Please output the section of the listing below that opens with the line containing "none -> red brick I12 level 2" and closes with the line containing "none -> lime brick I6 level 2", exactly and with nothing else.

→ **Records for the task**:
------------------------------------------------

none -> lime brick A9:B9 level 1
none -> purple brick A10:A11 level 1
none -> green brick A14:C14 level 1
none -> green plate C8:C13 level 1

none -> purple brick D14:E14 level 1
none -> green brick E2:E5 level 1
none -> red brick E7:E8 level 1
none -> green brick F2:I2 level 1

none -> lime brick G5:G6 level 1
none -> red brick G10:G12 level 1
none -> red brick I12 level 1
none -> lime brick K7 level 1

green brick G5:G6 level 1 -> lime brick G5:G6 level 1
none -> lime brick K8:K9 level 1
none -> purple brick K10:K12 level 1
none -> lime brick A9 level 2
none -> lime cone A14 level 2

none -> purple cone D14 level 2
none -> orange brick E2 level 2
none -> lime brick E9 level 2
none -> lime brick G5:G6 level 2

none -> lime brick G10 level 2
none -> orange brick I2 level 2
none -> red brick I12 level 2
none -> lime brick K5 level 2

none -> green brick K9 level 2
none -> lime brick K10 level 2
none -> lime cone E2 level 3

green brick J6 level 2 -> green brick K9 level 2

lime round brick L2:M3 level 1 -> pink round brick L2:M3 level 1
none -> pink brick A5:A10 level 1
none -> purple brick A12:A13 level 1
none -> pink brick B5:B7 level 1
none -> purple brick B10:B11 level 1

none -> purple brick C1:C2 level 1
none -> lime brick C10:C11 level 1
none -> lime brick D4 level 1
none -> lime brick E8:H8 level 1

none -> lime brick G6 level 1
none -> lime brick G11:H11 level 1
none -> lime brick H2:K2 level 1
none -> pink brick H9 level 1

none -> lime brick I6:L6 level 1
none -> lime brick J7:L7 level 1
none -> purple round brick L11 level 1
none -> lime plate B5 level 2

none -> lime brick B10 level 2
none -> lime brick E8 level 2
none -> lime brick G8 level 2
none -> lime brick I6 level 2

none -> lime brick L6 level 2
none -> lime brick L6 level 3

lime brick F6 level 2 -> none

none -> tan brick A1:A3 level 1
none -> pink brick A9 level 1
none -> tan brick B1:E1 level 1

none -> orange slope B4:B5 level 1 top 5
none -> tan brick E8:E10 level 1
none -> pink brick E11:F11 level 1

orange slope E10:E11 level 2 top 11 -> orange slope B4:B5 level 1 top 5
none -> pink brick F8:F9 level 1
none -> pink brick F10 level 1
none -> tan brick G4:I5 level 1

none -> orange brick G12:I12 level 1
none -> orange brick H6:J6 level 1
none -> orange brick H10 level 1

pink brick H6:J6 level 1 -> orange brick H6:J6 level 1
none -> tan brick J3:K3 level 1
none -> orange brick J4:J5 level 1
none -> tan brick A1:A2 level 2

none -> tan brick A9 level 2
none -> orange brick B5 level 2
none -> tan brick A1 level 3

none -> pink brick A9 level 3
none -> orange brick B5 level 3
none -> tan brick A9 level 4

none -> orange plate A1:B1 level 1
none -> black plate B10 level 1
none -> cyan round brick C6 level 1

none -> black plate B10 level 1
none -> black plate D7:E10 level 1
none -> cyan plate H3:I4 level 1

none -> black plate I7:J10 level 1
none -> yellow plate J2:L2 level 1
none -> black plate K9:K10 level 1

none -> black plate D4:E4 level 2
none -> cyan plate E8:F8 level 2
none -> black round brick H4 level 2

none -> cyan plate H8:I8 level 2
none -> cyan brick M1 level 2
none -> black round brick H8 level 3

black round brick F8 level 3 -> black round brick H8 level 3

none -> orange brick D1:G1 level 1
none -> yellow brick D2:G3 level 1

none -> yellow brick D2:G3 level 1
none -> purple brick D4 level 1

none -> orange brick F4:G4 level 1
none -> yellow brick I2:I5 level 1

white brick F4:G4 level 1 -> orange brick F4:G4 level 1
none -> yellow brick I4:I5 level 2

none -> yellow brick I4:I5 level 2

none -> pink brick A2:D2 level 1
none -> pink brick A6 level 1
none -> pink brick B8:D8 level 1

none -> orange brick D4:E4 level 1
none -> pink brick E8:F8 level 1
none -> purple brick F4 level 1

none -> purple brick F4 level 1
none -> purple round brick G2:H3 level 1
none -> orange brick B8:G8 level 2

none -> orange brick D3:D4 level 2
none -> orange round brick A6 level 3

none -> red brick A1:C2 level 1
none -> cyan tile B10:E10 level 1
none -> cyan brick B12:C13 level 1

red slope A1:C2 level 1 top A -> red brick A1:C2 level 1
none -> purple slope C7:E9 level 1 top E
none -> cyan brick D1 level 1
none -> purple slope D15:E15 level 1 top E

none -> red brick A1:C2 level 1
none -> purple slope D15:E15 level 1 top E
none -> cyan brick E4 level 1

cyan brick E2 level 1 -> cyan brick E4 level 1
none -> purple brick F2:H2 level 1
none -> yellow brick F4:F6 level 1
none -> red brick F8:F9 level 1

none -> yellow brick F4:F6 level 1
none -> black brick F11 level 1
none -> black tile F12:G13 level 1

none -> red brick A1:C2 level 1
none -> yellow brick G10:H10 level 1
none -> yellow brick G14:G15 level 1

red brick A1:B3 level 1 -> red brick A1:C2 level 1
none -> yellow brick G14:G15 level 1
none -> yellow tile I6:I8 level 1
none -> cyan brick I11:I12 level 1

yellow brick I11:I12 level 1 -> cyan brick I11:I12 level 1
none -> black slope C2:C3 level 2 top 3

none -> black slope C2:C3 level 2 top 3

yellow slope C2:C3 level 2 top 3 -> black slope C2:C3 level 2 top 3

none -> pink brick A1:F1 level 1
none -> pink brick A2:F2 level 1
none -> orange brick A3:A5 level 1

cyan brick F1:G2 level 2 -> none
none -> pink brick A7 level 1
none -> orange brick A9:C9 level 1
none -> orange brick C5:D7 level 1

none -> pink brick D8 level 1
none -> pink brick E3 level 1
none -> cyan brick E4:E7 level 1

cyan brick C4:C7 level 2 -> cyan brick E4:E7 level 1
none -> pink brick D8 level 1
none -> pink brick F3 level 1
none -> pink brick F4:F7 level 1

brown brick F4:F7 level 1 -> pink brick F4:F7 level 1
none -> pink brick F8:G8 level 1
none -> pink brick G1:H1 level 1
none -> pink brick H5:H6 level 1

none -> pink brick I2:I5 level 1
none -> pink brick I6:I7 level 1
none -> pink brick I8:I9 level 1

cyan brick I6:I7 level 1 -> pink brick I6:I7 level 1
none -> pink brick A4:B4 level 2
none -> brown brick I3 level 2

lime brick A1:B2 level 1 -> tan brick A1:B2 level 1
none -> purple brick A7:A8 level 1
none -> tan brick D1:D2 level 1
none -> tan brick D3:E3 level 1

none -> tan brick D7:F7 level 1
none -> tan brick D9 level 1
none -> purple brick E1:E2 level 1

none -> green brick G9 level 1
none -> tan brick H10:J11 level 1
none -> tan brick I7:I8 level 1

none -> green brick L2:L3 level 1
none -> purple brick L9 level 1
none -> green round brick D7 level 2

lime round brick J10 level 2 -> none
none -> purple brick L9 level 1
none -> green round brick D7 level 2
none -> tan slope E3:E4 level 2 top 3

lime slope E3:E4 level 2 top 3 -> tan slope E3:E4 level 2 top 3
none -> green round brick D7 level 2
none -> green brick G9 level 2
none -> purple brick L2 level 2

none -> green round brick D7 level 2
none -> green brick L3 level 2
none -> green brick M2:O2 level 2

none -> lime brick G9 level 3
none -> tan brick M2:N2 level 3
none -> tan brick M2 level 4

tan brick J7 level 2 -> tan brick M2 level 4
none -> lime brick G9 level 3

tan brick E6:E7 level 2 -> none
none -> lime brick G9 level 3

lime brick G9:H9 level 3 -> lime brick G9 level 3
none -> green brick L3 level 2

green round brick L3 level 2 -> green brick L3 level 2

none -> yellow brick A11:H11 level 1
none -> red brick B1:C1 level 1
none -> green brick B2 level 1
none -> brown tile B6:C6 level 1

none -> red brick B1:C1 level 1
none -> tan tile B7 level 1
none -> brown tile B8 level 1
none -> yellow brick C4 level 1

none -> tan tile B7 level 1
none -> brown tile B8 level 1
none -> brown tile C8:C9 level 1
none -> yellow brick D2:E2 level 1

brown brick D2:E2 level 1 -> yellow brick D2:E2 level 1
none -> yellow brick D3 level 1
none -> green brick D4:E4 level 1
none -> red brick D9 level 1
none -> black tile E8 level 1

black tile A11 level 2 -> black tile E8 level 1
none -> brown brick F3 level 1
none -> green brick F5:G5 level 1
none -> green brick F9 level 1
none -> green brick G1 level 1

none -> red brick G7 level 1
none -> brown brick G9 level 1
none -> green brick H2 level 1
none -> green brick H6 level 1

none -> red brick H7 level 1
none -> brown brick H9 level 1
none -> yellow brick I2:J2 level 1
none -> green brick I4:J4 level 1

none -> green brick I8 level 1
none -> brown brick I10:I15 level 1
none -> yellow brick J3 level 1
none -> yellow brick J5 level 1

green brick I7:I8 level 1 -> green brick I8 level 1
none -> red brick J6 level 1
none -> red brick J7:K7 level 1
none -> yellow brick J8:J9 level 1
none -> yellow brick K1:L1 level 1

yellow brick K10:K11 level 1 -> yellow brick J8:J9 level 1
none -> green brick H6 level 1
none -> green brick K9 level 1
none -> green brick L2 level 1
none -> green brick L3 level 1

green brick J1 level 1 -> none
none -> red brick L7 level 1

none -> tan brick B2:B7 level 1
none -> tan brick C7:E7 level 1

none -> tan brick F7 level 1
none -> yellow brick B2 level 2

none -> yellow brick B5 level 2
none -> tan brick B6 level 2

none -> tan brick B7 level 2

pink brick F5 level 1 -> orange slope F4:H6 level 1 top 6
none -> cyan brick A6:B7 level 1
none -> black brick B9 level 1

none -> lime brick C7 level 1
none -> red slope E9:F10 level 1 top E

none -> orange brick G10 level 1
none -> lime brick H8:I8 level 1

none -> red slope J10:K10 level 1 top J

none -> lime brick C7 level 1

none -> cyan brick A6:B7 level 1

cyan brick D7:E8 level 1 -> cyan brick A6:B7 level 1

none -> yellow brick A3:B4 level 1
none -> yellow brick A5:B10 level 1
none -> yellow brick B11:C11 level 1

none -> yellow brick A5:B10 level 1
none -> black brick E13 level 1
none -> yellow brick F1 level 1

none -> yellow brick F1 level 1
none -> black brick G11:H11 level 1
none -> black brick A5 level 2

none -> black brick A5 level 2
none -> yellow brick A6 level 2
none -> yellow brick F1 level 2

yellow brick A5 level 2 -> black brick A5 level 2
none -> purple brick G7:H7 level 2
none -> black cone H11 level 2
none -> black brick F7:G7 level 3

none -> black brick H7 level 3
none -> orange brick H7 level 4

------------------------------------------------

→ **Reply to the task**:
none -> red brick I12 level 2
none -> lime brick K5 level 2

none -> green brick K9 level 2
none -> lime brick K10 level 2
none -> lime cone E2 level 3

green brick J6 level 2 -> green brick K9 level 2

lime round brick L2:M3 level 1 -> pink round brick L2:M3 level 1
none -> pink brick A5:A10 level 1
none -> purple brick A12:A13 level 1
none -> pink brick B5:B7 level 1
none -> purple brick B10:B11 level 1

none -> purple brick C1:C2 level 1
none -> lime brick C10:C11 level 1
none -> lime brick D4 level 1
none -> lime brick E8:H8 level 1

none -> lime brick G6 level 1
none -> lime brick G11:H11 level 1
none -> lime brick H2:K2 level 1
none -> pink brick H9 level 1

none -> lime brick I6:L6 level 1
none -> lime brick J7:L7 level 1
none -> purple round brick L11 level 1
none -> lime plate B5 level 2

none -> lime brick B10 level 2
none -> lime brick E8 level 2
none -> lime brick G8 level 2
none -> lime brick I6 level 2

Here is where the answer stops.